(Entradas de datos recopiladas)
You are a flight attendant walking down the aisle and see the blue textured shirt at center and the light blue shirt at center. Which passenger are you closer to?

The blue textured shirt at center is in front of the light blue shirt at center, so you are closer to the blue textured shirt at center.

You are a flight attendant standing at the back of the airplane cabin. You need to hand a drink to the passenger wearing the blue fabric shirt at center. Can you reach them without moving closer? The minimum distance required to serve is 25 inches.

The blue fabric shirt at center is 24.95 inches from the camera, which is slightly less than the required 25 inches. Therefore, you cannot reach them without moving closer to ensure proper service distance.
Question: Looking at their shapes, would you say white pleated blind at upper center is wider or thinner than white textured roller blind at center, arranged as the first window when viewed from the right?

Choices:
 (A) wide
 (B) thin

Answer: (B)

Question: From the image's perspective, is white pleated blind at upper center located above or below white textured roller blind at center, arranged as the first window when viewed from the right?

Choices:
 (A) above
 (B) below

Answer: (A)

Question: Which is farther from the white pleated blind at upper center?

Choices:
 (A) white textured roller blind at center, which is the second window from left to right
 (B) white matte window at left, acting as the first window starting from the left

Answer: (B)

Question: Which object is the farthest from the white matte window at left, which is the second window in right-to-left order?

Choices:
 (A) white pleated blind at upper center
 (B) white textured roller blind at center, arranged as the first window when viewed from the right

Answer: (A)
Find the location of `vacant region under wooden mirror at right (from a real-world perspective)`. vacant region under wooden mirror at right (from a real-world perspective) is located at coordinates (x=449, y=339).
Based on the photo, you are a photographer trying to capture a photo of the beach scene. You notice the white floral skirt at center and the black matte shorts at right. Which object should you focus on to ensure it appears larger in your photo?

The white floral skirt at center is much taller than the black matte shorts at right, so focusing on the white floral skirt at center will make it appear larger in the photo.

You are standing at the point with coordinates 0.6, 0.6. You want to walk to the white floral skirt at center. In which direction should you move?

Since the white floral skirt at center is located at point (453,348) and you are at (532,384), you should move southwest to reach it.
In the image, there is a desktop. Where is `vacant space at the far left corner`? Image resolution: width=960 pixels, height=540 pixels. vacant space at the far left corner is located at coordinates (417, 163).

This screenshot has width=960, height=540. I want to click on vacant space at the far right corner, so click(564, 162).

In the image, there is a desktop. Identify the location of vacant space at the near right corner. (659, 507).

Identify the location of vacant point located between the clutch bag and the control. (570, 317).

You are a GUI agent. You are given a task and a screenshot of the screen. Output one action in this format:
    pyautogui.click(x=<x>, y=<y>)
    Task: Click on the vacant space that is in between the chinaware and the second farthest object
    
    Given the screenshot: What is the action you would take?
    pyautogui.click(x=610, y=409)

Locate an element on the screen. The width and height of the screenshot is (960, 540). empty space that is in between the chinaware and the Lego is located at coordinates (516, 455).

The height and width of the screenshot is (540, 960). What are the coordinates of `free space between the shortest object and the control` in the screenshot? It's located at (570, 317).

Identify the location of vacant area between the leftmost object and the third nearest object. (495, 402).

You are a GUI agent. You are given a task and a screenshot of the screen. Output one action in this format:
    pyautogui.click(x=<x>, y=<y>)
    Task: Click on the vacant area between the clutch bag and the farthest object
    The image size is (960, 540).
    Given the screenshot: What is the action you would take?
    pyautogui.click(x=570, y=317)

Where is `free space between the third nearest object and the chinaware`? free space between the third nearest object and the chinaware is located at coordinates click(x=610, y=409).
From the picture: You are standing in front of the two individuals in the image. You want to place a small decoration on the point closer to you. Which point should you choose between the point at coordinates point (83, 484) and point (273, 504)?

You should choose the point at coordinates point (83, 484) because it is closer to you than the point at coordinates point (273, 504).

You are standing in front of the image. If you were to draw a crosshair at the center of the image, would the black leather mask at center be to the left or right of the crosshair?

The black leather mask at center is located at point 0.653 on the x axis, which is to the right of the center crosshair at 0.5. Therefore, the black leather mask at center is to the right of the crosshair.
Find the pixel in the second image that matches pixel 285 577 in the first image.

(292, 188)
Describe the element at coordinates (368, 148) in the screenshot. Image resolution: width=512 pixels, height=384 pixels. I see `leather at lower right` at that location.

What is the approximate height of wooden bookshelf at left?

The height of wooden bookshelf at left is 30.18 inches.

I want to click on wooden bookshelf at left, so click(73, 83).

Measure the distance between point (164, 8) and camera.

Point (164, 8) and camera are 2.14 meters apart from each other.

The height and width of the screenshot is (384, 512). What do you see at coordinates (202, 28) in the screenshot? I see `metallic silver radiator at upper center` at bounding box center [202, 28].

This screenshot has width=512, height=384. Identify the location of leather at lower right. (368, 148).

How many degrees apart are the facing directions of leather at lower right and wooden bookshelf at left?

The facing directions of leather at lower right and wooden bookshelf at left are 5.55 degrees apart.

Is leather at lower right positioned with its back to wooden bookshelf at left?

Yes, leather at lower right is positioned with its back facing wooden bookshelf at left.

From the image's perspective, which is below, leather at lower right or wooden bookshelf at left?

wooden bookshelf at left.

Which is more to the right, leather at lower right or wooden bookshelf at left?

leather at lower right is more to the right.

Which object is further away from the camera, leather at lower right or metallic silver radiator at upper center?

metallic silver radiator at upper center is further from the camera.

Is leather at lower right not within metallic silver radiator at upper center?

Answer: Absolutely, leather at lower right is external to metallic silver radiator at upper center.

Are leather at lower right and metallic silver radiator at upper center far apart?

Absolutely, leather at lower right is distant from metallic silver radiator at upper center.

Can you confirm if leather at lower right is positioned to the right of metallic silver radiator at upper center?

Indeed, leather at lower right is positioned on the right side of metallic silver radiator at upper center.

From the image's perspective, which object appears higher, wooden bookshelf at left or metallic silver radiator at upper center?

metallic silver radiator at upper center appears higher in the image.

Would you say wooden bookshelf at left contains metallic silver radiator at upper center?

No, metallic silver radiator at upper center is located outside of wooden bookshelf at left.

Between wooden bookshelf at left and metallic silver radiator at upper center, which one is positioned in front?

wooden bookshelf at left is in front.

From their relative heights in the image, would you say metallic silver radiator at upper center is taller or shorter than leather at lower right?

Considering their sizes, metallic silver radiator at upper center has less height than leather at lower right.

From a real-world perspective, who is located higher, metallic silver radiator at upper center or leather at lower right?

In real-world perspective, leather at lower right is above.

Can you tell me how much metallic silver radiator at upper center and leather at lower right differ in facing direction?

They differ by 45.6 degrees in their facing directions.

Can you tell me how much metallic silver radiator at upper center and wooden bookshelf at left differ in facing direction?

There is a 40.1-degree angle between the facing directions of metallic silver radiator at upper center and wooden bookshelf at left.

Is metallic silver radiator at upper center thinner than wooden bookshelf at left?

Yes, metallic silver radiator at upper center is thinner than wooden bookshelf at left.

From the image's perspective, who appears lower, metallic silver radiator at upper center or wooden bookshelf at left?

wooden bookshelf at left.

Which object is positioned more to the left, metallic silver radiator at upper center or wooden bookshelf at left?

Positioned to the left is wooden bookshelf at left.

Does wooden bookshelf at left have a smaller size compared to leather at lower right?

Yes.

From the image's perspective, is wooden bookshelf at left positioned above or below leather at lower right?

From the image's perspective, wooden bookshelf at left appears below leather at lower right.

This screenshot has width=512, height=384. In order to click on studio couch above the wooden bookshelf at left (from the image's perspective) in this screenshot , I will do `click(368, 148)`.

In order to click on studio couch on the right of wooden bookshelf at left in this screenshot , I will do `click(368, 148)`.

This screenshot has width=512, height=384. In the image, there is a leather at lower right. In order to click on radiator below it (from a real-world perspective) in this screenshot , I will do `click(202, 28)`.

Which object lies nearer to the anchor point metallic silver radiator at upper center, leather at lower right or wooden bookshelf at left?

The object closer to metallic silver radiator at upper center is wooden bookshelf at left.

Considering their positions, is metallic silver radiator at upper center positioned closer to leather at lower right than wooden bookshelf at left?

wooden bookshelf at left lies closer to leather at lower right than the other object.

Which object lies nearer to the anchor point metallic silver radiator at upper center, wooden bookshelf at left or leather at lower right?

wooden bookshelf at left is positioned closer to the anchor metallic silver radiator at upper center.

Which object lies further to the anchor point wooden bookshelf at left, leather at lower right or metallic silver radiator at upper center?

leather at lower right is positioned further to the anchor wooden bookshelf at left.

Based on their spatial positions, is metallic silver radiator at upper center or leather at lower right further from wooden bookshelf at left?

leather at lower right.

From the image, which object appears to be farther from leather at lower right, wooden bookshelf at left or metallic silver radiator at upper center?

(Trabajo solicitado)
Actualiza todo lo que va desde el principio de las filas hasta la línea que contiene "The blue textured shirt at center is", inclusive, sustituyendo "flight attendant" por "crew member" sin alterar nada más.

(Resultado del ejercicio)
You are a crew member walking down the aisle and see the blue textured shirt at center and the light blue shirt at center. Which passenger are you closer to?

The blue textured shirt at center is in front of the light blue shirt at center, so you are closer to the blue textured shirt at center.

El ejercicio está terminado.